» Exercise data:
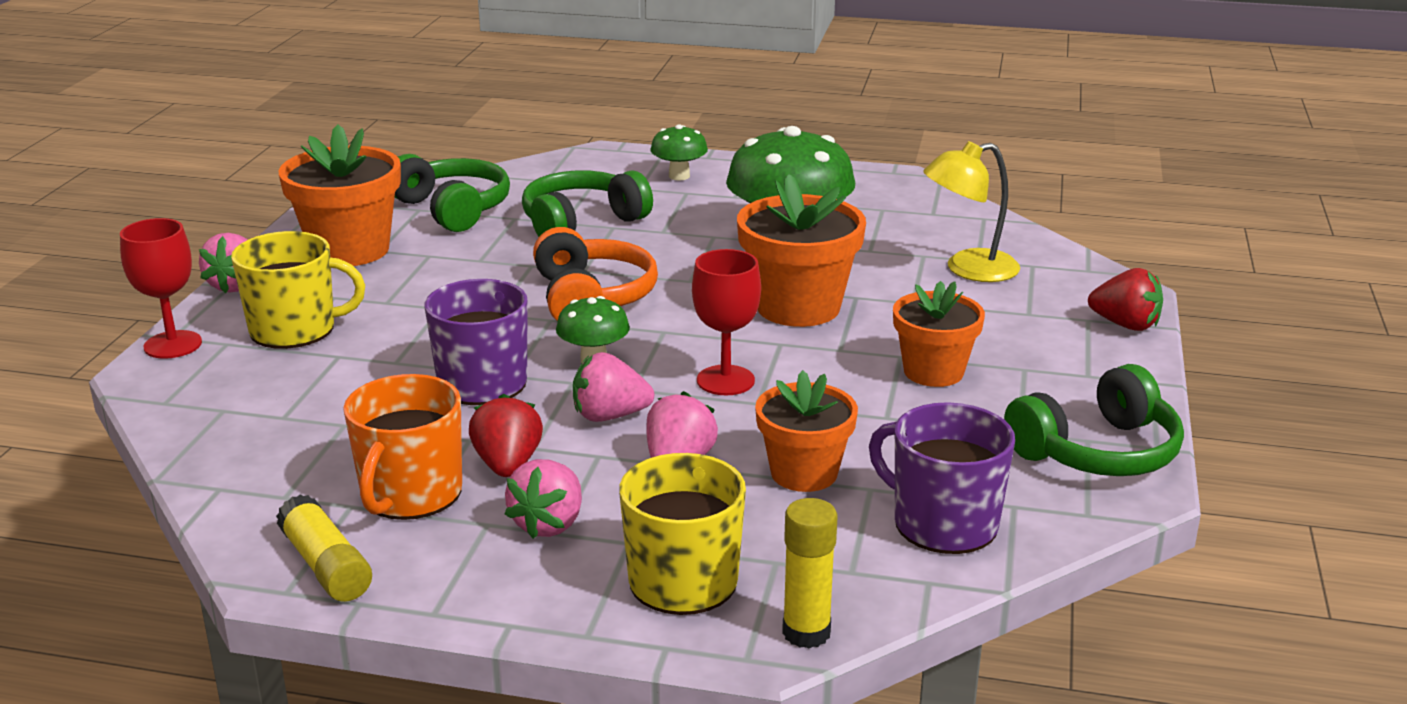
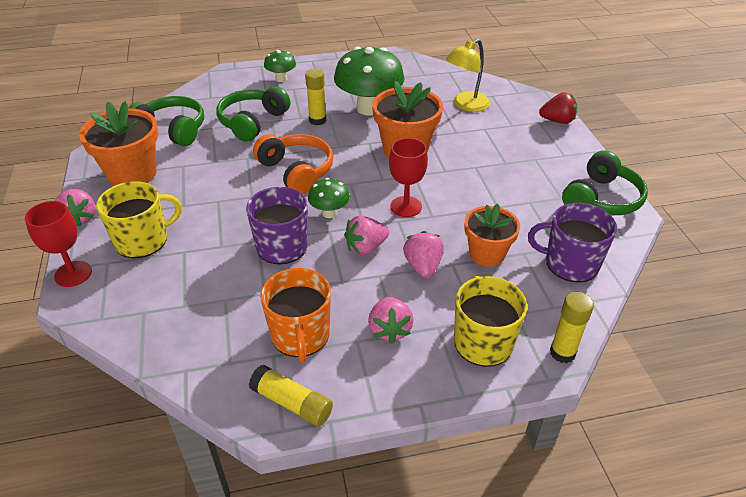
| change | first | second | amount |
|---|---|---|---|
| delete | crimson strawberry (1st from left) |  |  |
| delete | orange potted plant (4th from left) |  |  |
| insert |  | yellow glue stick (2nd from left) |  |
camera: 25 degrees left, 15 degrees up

» Assigned task: Reproduce each entry exactly as written, but leave out the images.

» Exercise response:
| change | first | second | amount |
|---|---|---|---|
| delete | crimson strawberry (1st from left) |  |  |
| delete | orange potted plant (4th from left) |  |  |
| insert |  | yellow glue stick (2nd from left) |  |
camera: 25 degrees left, 15 degrees up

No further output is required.